• **MATERIAL SHOWN**:
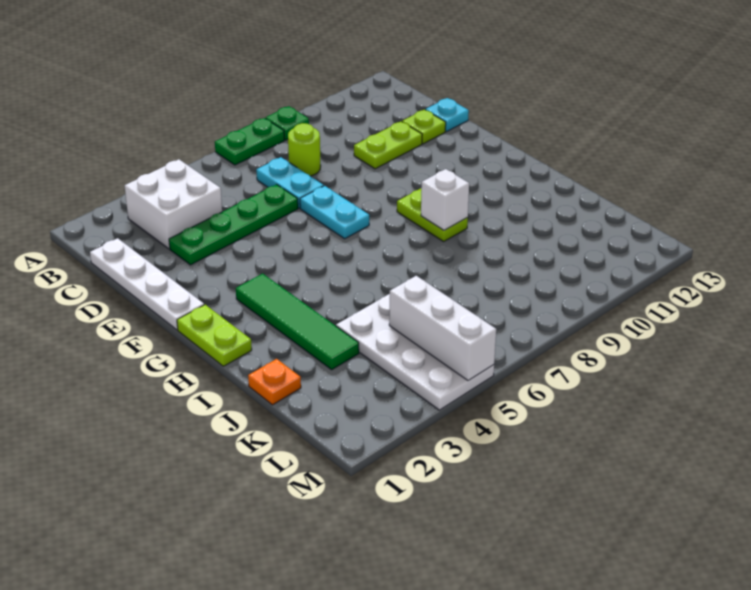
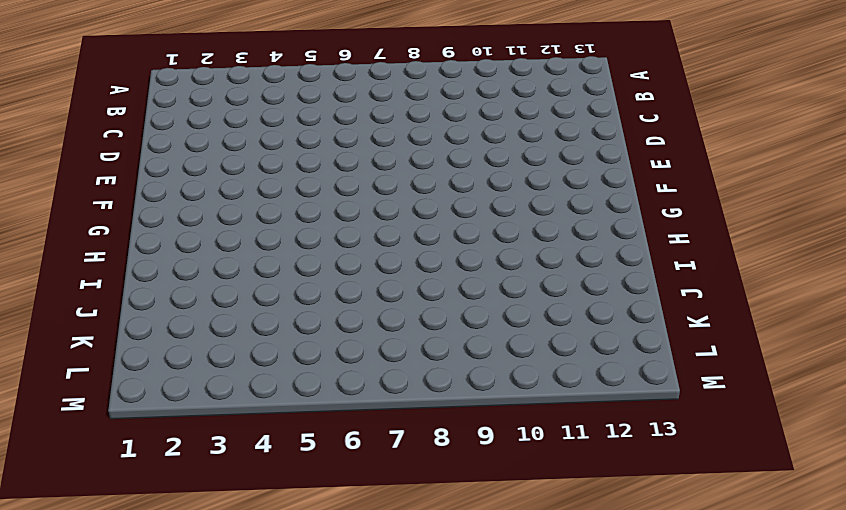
none -> green plate A7:A8 level 1
none -> green plate A9 level 1
none -> white brick B3:C4 level 1

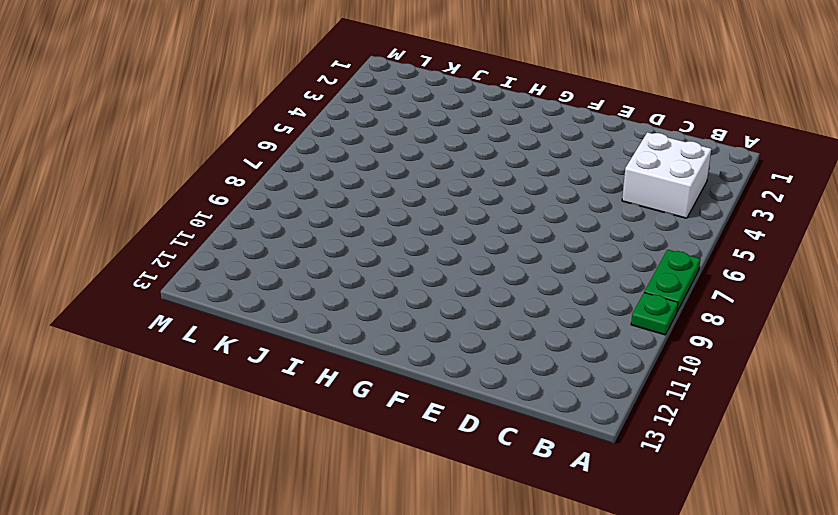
none -> white plate C1:F1 level 1
none -> cyan plate C7:D7 level 1
none -> lime round brick C8 level 1

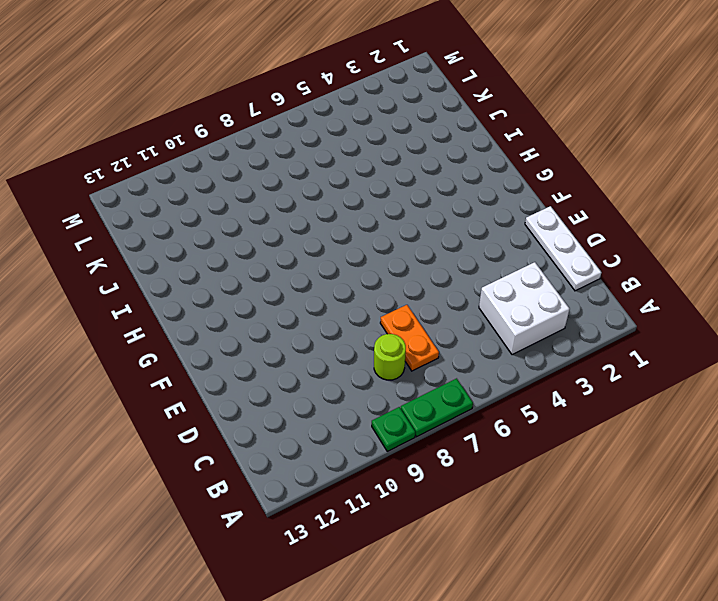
white plate C1:E1 level 1 -> white plate C1:F1 level 1
orange plate C7:D7 level 1 -> cyan plate C7:D7 level 1
none -> green plate D3:D6 level 1
none -> lime plate D10:D11 level 1
none -> lime plate D12 level 1

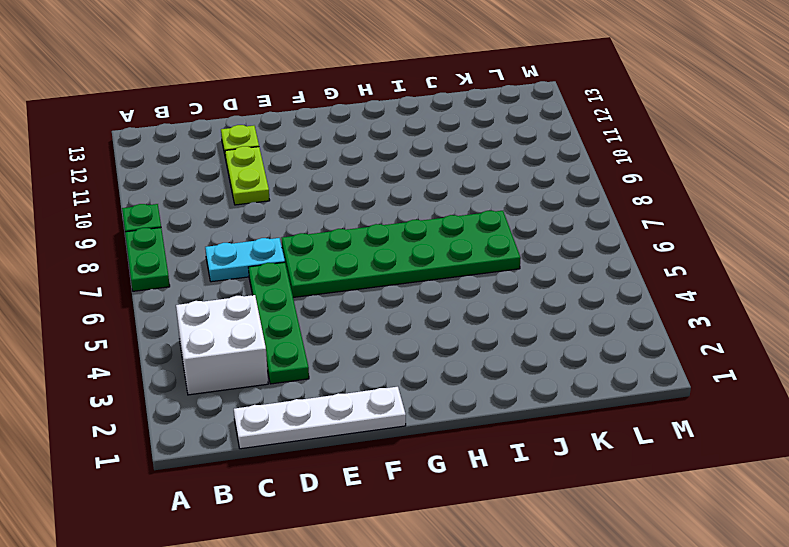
green plate E6:J7 level 1 -> cyan plate E7:F7 level 1
none -> lime round brick C8 level 1
none -> cyan plate D13 level 1
none -> lime plate G1:H1 level 1

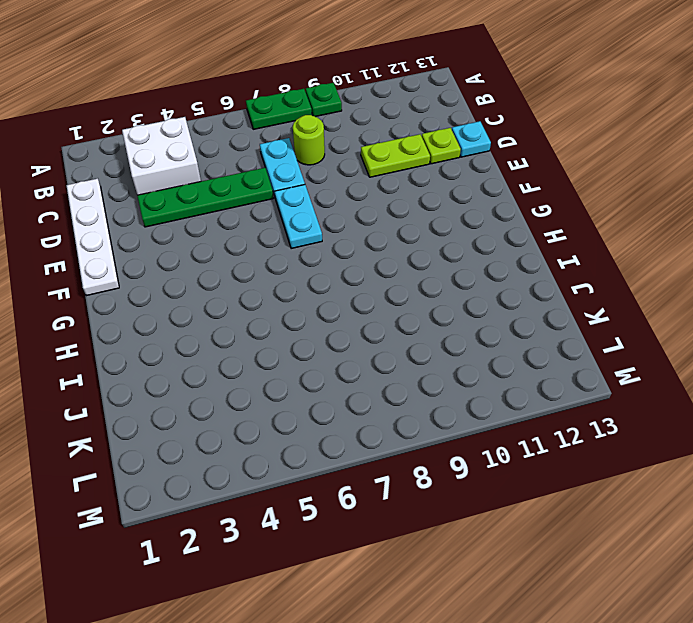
none -> lime plate G1:H1 level 1
none -> green tile G3:J3 level 1
none -> lime plate G9:H9 level 1

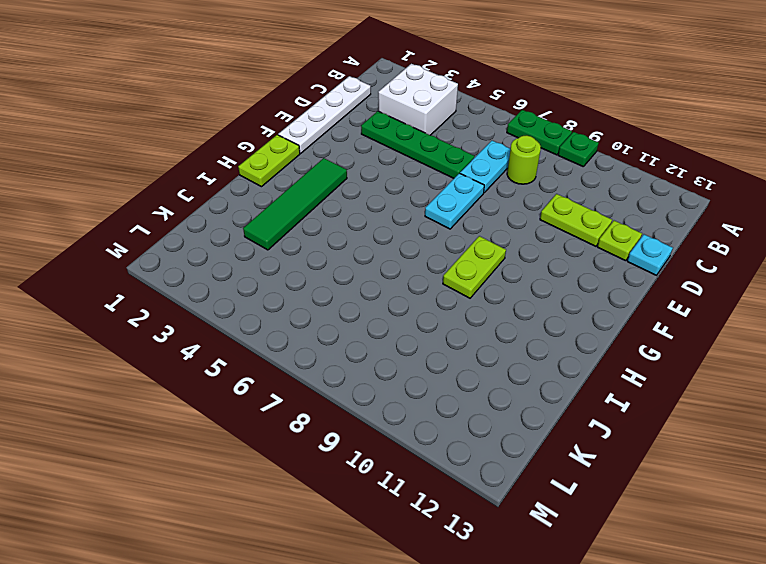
none -> orange plate J1 level 1
none -> white plate J4:M5 level 1
none -> white brick H9 level 2

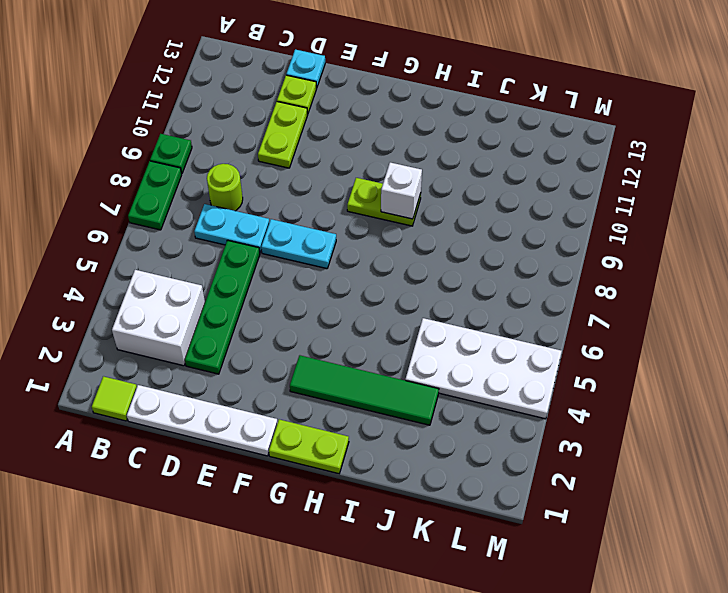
lime tile B1 level 1 -> none
none -> orange plate J1 level 1
none -> white brick K5:M5 level 2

• **WORK ITEM**: Go through the records and work out how many lines contain the string "green". The answer should be that number alone.

• **WRITTEN SOLUTION**: 5